Aim of the exercise>
Examine the material below and count the lines that hold the word "degrees". Report only the number.

Information supplied>
======

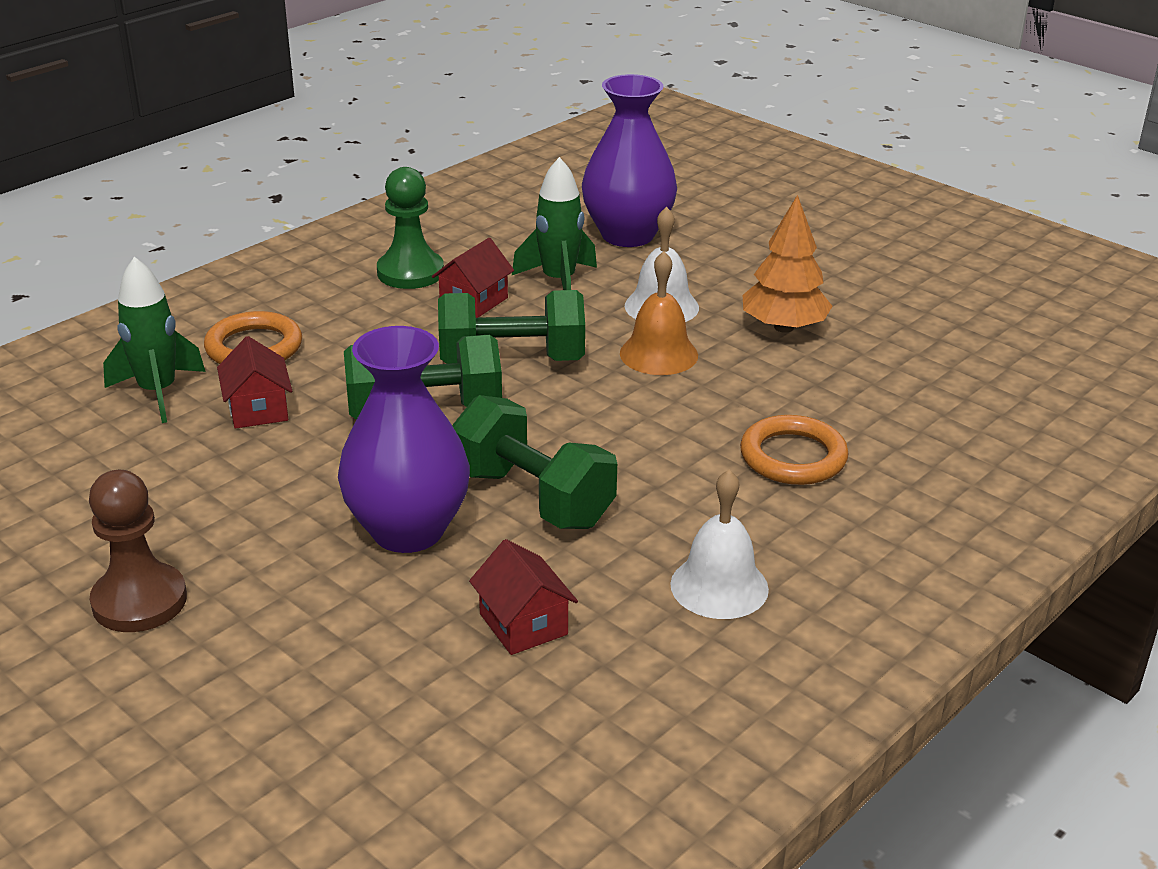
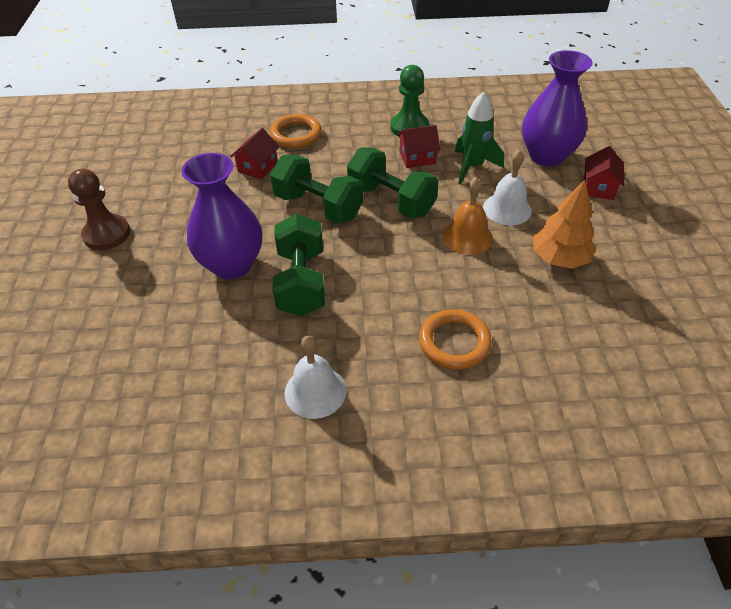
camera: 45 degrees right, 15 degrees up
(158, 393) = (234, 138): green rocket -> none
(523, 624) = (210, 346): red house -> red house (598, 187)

======

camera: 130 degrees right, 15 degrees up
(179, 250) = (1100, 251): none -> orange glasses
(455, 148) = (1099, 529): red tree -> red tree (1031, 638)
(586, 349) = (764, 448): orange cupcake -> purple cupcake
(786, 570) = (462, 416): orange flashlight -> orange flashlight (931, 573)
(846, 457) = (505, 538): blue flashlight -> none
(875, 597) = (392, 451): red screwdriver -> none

======

Written reply>
2